▸ REQUIREMENT
Print every line below exactly. Skip the pictures.
(EXERCISE MATERIALS begins)
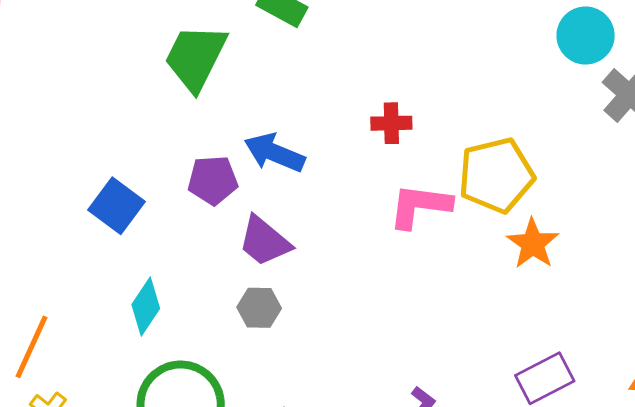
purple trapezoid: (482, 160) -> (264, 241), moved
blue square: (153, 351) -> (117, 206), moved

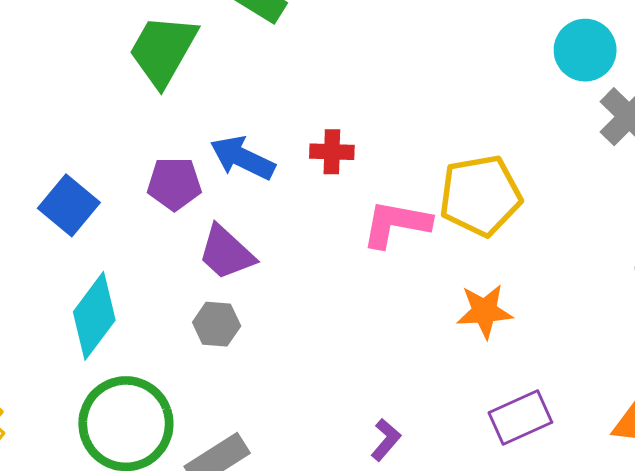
red cross: (391, 123) -> (332, 152), moved
orange star: (533, 244) -> (485, 311), moved, turned 30
cyan diamond: (146, 306) -> (94, 316), size x1.4

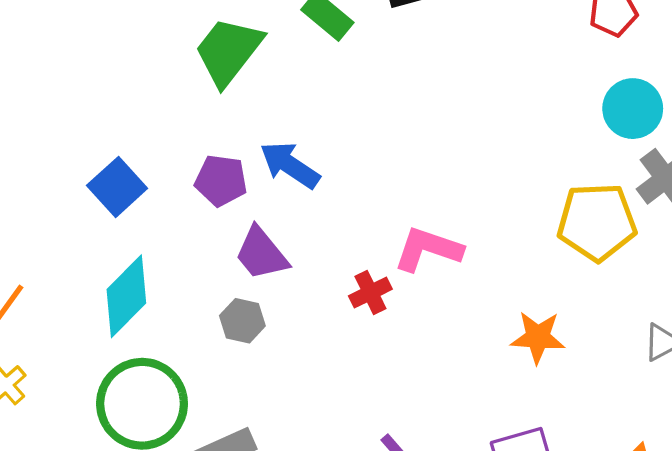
red cross: (332, 152) -> (370, 292), moved, turned -36
yellow pentagon: (480, 195) -> (597, 222), moved
orange star: (485, 311) -> (538, 337), moved

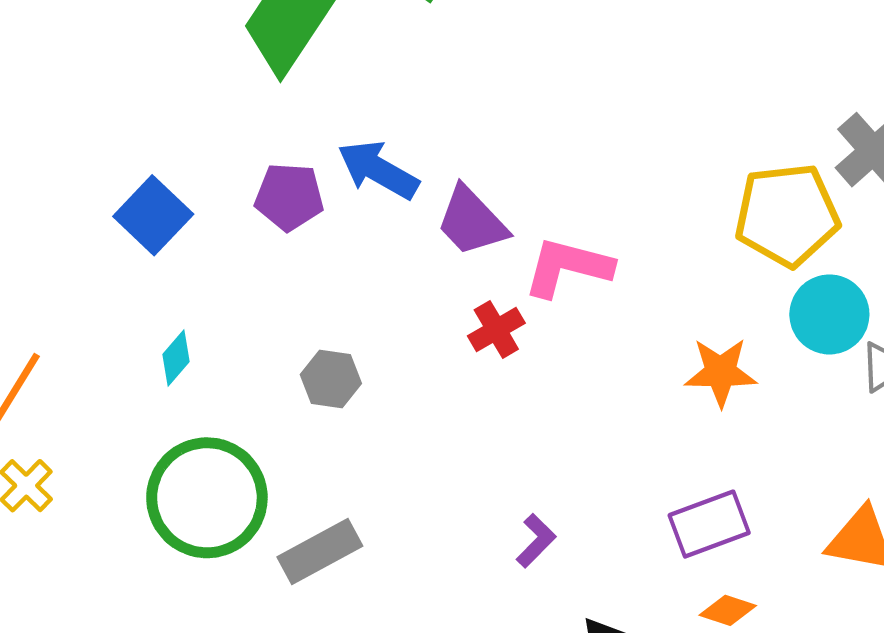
cyan circle: (633, 109) -> (829, 314), moved
purple trapezoid: (261, 254) -> (472, 221), moved
cyan diamond: (126, 296) -> (176, 358), size x0.5

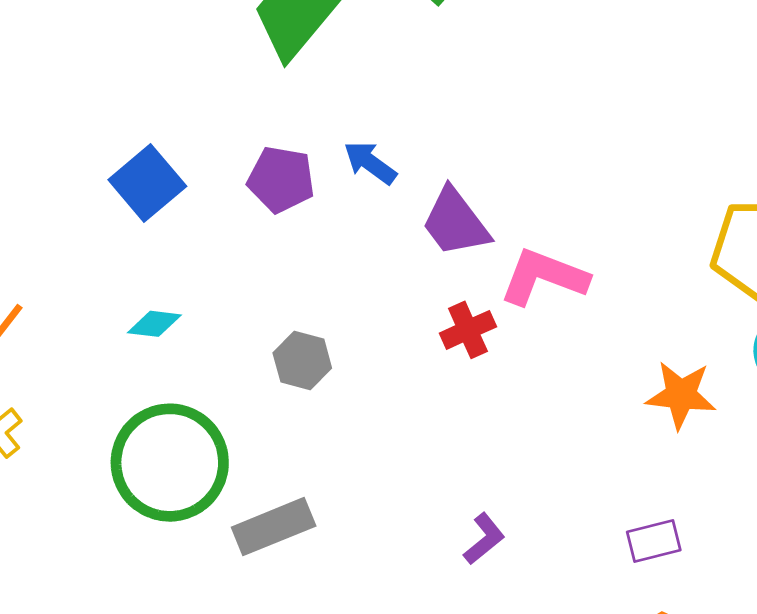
blue arrow: (378, 170) -> (370, 163), size x0.7
cyan diamond: (176, 358) -> (154, 324), turned 50
purple rectangle: (709, 524) -> (654, 541), size x0.7

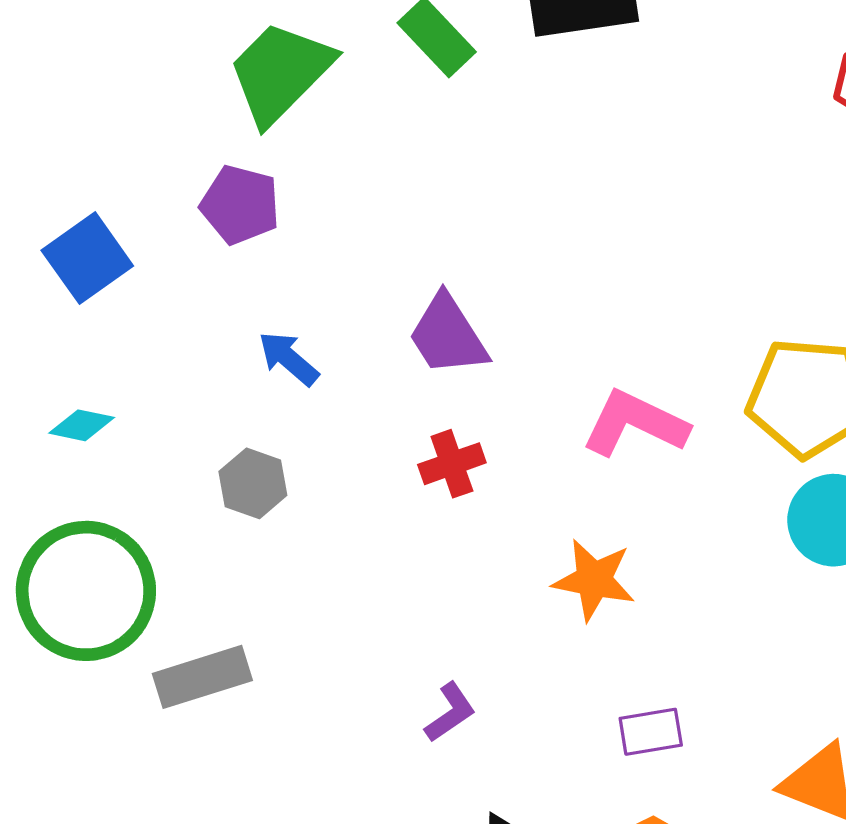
blue arrow: (370, 163) -> (289, 358), moved
purple pentagon: (281, 179) -> (240, 205), moved
pink L-shape: (544, 277) -> (635, 423), moved
orange star: (681, 395) -> (594, 580), moved

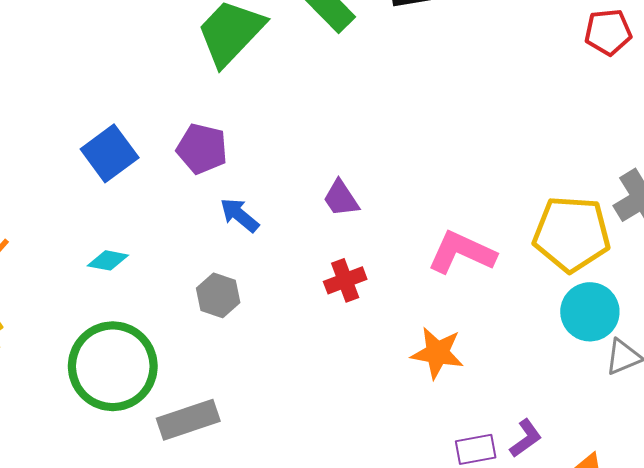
purple pentagon: (240, 205) -> (202, 149), moved
purple trapezoid: (448, 335) -> (341, 198), size x0.7
purple L-shape: (450, 712) -> (526, 438), moved

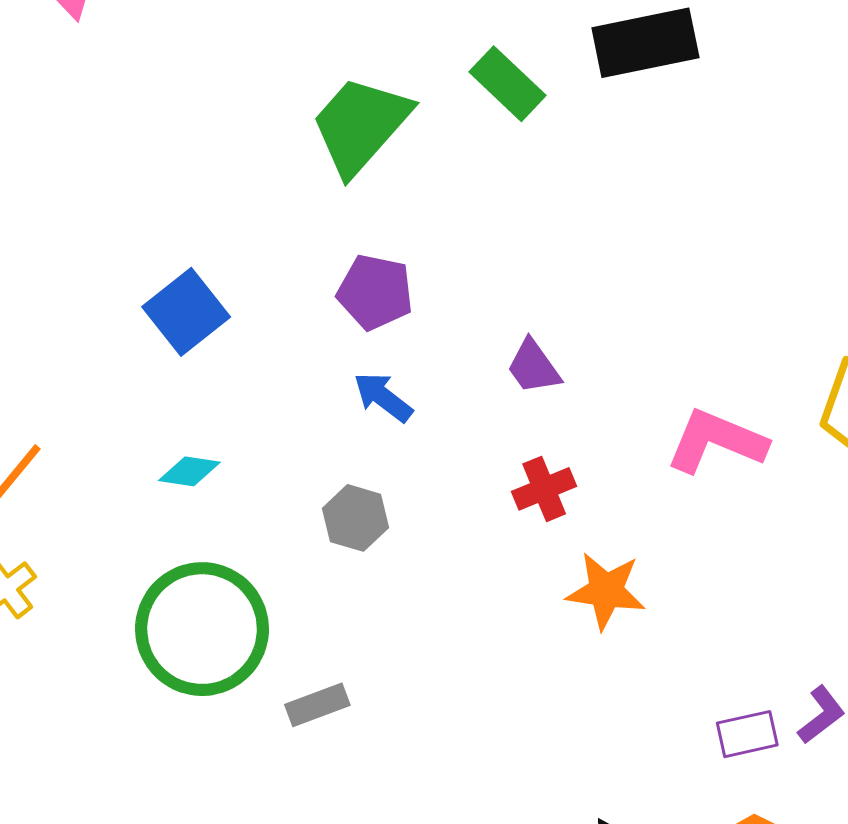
purple pentagon: (202, 149) -> (375, 292), moved
orange star: (437, 353) -> (606, 591), moved
gray rectangle: (188, 420) -> (317, 705), size x0.7

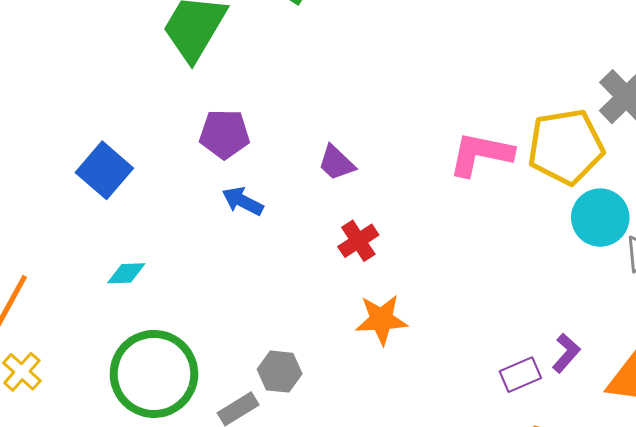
pink L-shape: (716, 441) -> (481, 154), moved
gray hexagon: (356, 518) -> (280, 372), moved
orange star: (606, 591) -> (381, 320), moved

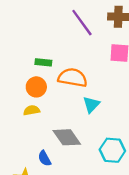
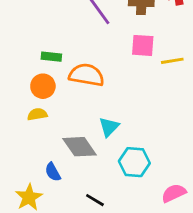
cyan triangle: (91, 105) -> (109, 127), moved

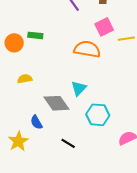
pink square: (143, 45) -> (104, 27), turned -30
orange semicircle: (87, 75) -> (87, 49), moved
orange circle: (43, 86) -> (14, 43), moved

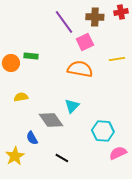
pink square: (104, 27) -> (85, 42), moved
cyan hexagon: (98, 115) -> (103, 131), moved

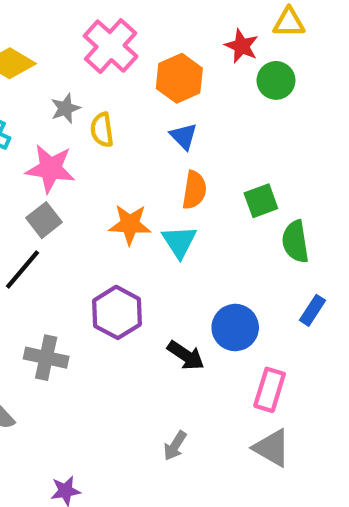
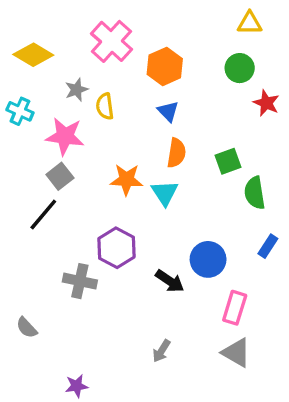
red star: (242, 46) -> (266, 103), moved
gray cross: (46, 358) -> (80, 281), moved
(EXERCISE MATERIALS ends)
▸ ANSWER
purple trapezoid: (482, 160) -> (264, 241), moved
blue square: (153, 351) -> (117, 206), moved

red cross: (391, 123) -> (332, 152), moved
orange star: (533, 244) -> (485, 311), moved, turned 30
cyan diamond: (146, 306) -> (94, 316), size x1.4

red cross: (332, 152) -> (370, 292), moved, turned -36
yellow pentagon: (480, 195) -> (597, 222), moved
orange star: (485, 311) -> (538, 337), moved

cyan circle: (633, 109) -> (829, 314), moved
purple trapezoid: (261, 254) -> (472, 221), moved
cyan diamond: (126, 296) -> (176, 358), size x0.5

blue arrow: (378, 170) -> (370, 163), size x0.7
cyan diamond: (176, 358) -> (154, 324), turned 50
purple rectangle: (709, 524) -> (654, 541), size x0.7

blue arrow: (370, 163) -> (289, 358), moved
purple pentagon: (281, 179) -> (240, 205), moved
pink L-shape: (544, 277) -> (635, 423), moved
orange star: (681, 395) -> (594, 580), moved

purple pentagon: (240, 205) -> (202, 149), moved
purple trapezoid: (448, 335) -> (341, 198), size x0.7
purple L-shape: (450, 712) -> (526, 438), moved

purple pentagon: (202, 149) -> (375, 292), moved
orange star: (437, 353) -> (606, 591), moved
gray rectangle: (188, 420) -> (317, 705), size x0.7

pink L-shape: (716, 441) -> (481, 154), moved
gray hexagon: (356, 518) -> (280, 372), moved
orange star: (606, 591) -> (381, 320), moved

cyan triangle: (91, 105) -> (109, 127), moved

pink square: (143, 45) -> (104, 27), turned -30
orange semicircle: (87, 75) -> (87, 49), moved
orange circle: (43, 86) -> (14, 43), moved

pink square: (104, 27) -> (85, 42), moved
cyan hexagon: (98, 115) -> (103, 131), moved

red star: (242, 46) -> (266, 103), moved
gray cross: (46, 358) -> (80, 281), moved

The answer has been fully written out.